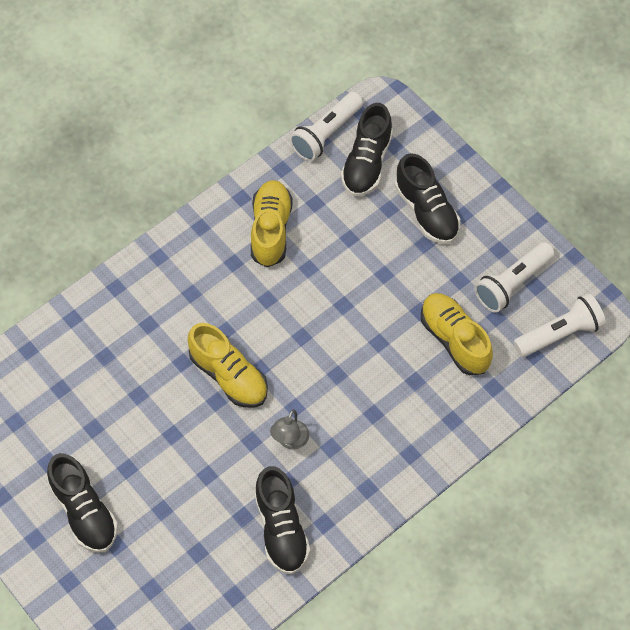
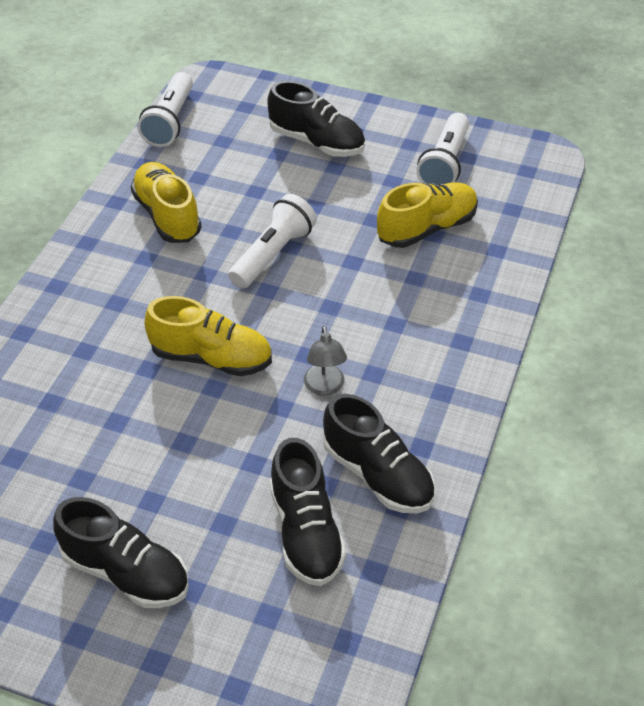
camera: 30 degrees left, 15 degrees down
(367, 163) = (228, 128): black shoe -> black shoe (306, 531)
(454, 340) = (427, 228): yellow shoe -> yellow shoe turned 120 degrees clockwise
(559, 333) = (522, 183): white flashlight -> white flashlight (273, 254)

==

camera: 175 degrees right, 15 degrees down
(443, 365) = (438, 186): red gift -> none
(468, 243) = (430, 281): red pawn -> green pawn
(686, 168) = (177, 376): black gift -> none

TRY IT: Word for word, restate the lines of the data above that fall between the line holding "(367, 163) = (228, 128): black" and the line holding "(559, 333) = (522, 183): white", inclusive, and no other lines.

WRITTEN REPLY:
(367, 163) = (228, 128): black shoe -> black shoe (306, 531)
(454, 340) = (427, 228): yellow shoe -> yellow shoe turned 120 degrees clockwise
(559, 333) = (522, 183): white flashlight -> white flashlight (273, 254)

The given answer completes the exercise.